About this task
Please replace "purple sweater" with "red jacket" in the listing lines between the one holding "Does gravel road at center have a lesser" and the one holding "have a greater width compared to matte", inclusive, and return only those lines with nothing else altered.

┌──

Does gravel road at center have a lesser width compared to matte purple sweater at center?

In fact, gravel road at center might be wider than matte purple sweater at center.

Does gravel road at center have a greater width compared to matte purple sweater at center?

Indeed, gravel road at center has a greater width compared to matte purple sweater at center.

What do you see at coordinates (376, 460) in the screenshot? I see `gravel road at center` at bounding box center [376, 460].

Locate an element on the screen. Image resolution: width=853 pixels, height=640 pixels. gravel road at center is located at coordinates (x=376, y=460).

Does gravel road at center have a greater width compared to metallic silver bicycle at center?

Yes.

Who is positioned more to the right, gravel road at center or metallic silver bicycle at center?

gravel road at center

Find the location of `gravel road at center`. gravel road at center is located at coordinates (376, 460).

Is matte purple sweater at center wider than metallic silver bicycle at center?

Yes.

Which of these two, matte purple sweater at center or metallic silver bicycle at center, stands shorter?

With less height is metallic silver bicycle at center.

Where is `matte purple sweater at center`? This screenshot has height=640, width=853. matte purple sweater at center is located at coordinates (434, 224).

└──
┌──

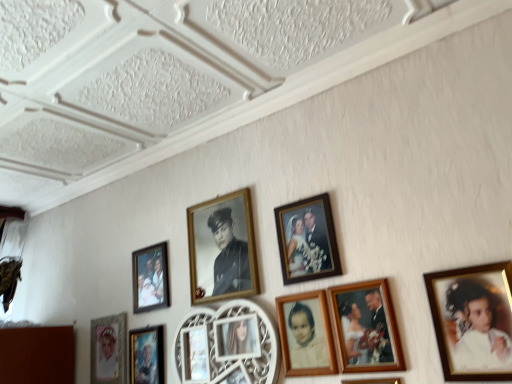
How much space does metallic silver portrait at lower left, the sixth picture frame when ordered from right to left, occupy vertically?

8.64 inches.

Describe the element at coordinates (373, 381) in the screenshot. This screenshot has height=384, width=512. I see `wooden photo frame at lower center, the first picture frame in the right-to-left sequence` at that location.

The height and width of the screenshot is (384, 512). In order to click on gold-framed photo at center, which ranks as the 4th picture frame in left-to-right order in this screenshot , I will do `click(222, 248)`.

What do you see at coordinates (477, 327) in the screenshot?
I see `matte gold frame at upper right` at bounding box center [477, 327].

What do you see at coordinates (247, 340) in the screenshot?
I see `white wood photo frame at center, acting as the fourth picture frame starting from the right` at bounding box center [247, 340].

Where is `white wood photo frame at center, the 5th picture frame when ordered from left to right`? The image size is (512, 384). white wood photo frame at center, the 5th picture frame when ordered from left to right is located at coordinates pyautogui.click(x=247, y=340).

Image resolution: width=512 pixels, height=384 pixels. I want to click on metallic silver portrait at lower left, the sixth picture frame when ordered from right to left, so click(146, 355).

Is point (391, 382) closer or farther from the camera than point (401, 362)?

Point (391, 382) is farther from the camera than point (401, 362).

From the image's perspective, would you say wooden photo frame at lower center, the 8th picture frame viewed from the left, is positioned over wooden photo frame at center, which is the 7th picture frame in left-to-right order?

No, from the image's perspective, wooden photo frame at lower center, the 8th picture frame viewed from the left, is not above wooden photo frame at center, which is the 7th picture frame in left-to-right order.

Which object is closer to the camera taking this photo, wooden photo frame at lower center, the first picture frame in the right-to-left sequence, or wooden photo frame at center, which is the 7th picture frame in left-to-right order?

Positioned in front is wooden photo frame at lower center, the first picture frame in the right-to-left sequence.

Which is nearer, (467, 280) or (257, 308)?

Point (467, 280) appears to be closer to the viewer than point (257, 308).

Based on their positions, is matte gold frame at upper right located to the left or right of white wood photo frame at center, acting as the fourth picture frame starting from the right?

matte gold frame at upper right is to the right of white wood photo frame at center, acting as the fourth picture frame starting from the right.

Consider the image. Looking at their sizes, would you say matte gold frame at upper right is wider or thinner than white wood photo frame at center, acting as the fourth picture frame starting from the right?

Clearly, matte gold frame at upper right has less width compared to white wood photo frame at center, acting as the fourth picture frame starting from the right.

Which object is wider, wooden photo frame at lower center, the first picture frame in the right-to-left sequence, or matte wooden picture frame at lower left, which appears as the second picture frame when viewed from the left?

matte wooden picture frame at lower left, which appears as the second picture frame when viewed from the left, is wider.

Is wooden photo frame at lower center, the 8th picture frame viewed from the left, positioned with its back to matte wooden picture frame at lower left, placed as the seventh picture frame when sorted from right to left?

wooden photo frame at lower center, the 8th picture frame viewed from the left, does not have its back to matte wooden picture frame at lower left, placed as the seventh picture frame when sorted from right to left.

└──

Response
Does gravel road at center have a lesser width compared to matte red jacket at center?

In fact, gravel road at center might be wider than matte red jacket at center.

Does gravel road at center have a greater width compared to matte red jacket at center?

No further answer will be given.